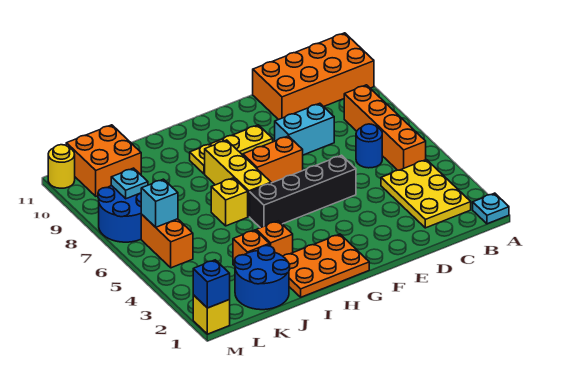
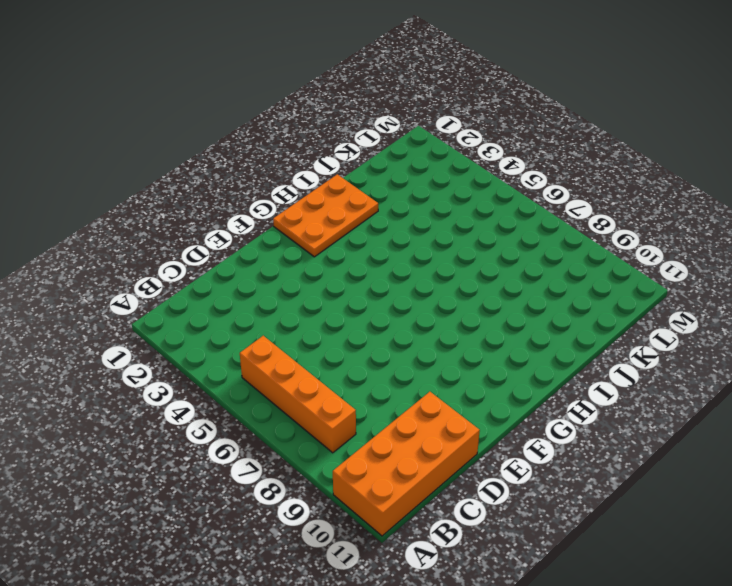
none -> cyan plate A1 level 1
none -> yellow plate B2:C4 level 1
none -> blue round brick C6 level 1

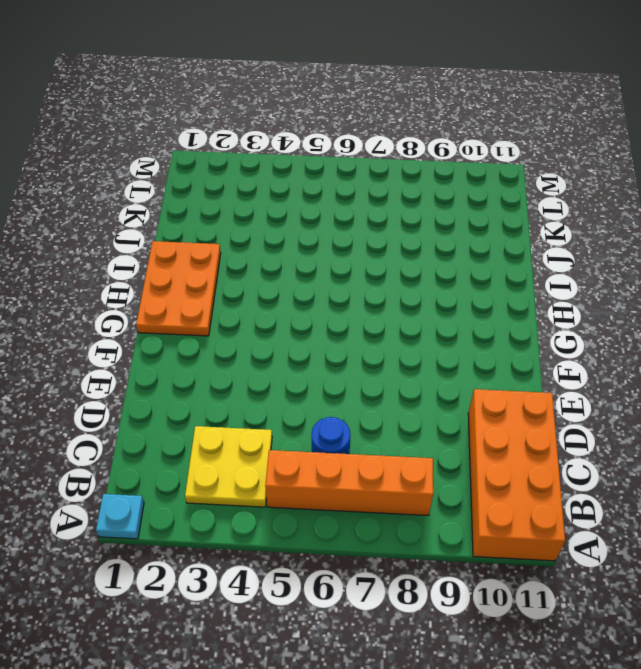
yellow plate B3:C4 level 1 -> yellow plate B2:C4 level 1
none -> cyan brick D8:E8 level 1
none -> black brick E5:H5 level 1
none -> orange brick F7:G7 level 1

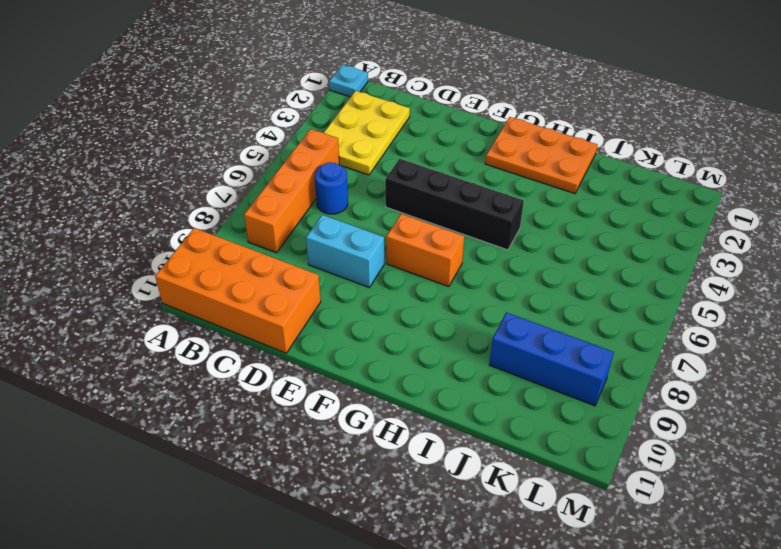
blue brick J9:L9 level 1 -> none
none -> yellow plate F9:H9 level 1
none -> yellow brick H6:H8 level 1
none -> orange brick I3 level 1

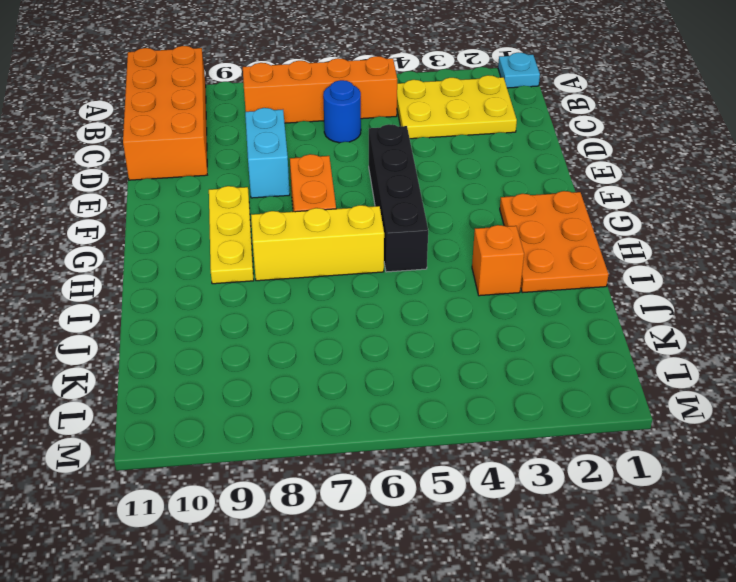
none -> yellow brick I6 level 1
none -> blue round brick J1:K2 level 1
none -> orange brick J3 level 1

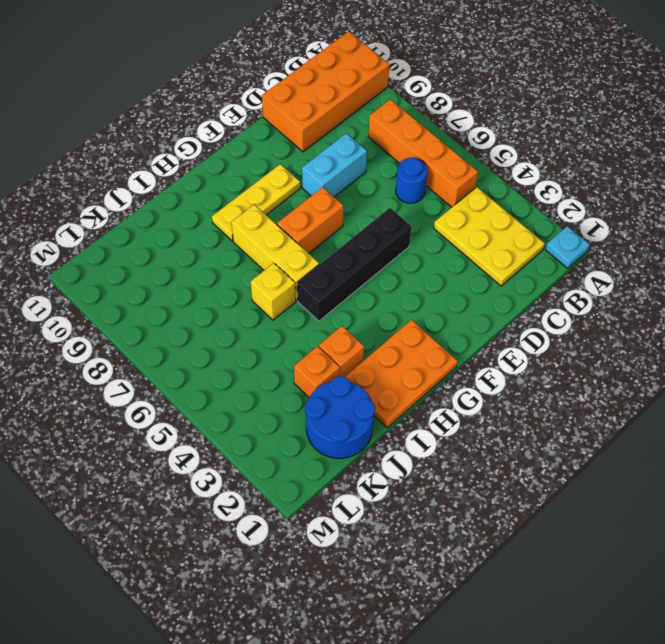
none -> orange brick K10:L11 level 1
none -> orange brick L5:L6 level 1
none -> blue round brick L7:M8 level 1

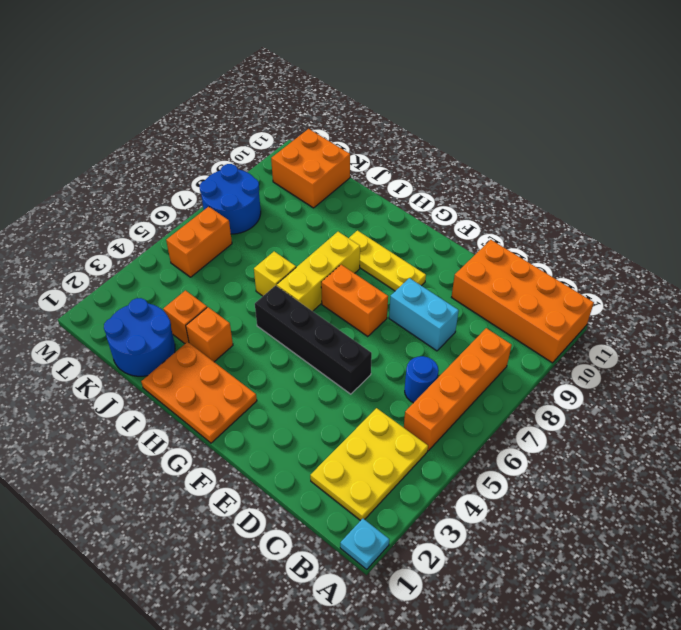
none -> yellow brick M1 level 1
none -> yellow round brick M11 level 1
none -> cyan brick L6 level 2

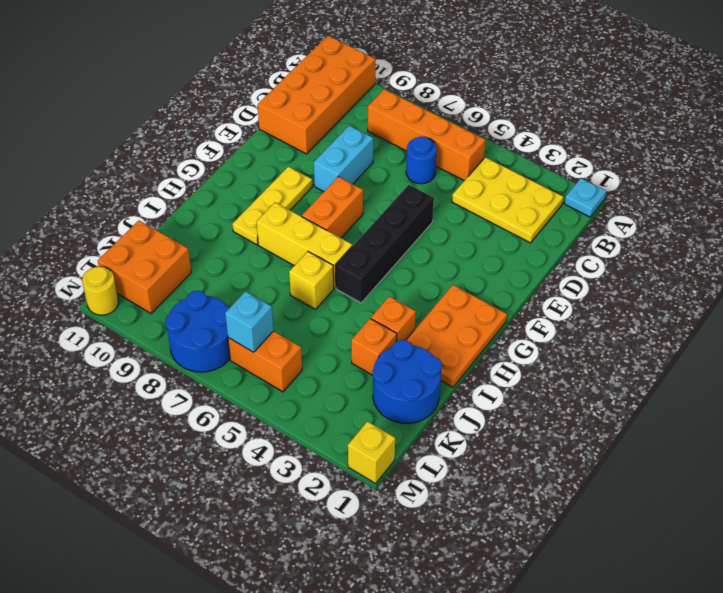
none -> cyan plate L8 level 2
none -> blue brick M1 level 2

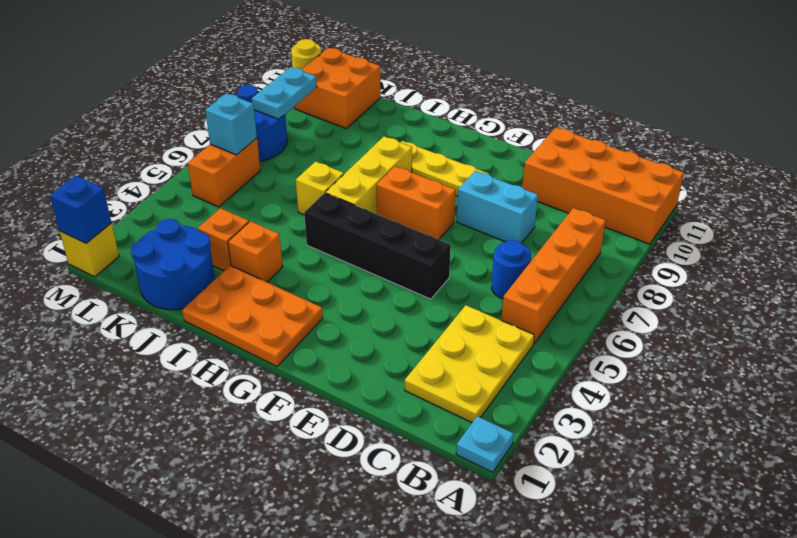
cyan plate L8:L9 level 2 -> cyan plate L8 level 2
——————————
▶ **WHAT IS EXPECTED**:
In the entries above, find each line with the string "plate" and copy it.

▶ **RESULT FOR THIS EXERCISE**:
none -> cyan plate A1 level 1
none -> yellow plate B2:C4 level 1
yellow plate B3:C4 level 1 -> yellow plate B2:C4 level 1
none -> yellow plate F9:H9 level 1
none -> cyan plate L8 level 2
cyan plate L8:L9 level 2 -> cyan plate L8 level 2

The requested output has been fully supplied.